Please copy each line of the listing below in which the word "bench" appears.

◆ **TASK INPUTS**
'''

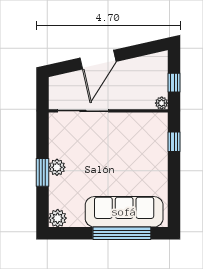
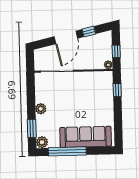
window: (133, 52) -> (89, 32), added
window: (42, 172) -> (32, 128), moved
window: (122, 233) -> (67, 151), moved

'''
'''

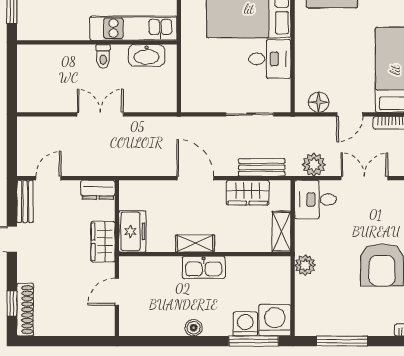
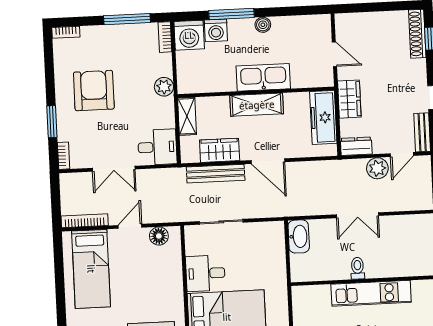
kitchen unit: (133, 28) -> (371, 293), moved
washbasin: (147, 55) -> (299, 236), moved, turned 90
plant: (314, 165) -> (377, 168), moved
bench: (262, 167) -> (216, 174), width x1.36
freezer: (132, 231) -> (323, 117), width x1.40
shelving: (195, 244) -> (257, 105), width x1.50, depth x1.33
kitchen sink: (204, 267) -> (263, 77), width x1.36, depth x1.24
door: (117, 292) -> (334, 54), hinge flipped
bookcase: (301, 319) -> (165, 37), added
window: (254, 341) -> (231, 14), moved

'''
'''

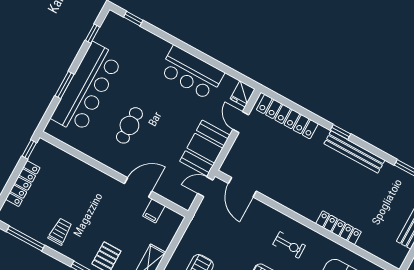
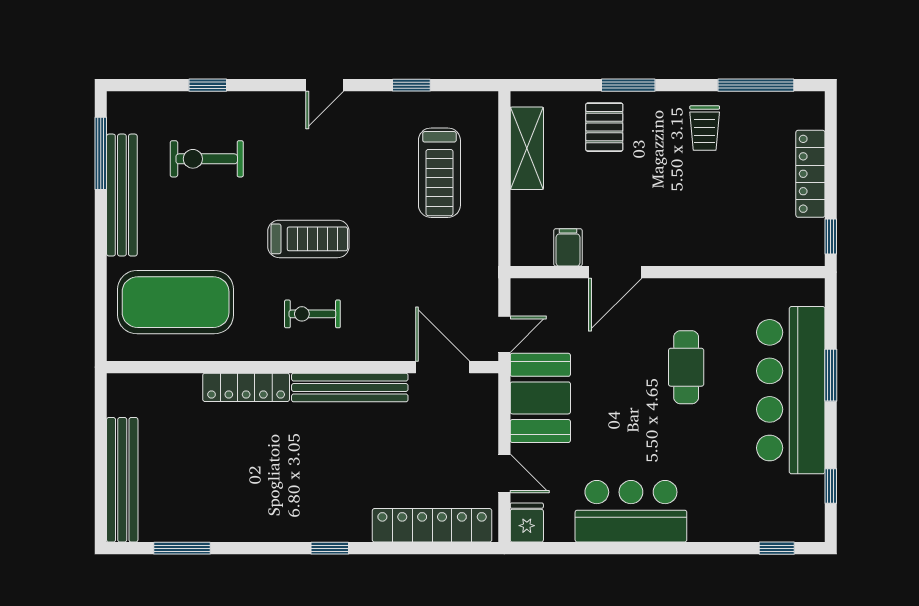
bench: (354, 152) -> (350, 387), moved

'''

◆ **RESPONSE**
bench: (262, 167) -> (216, 174), width x1.36
bench: (354, 152) -> (350, 387), moved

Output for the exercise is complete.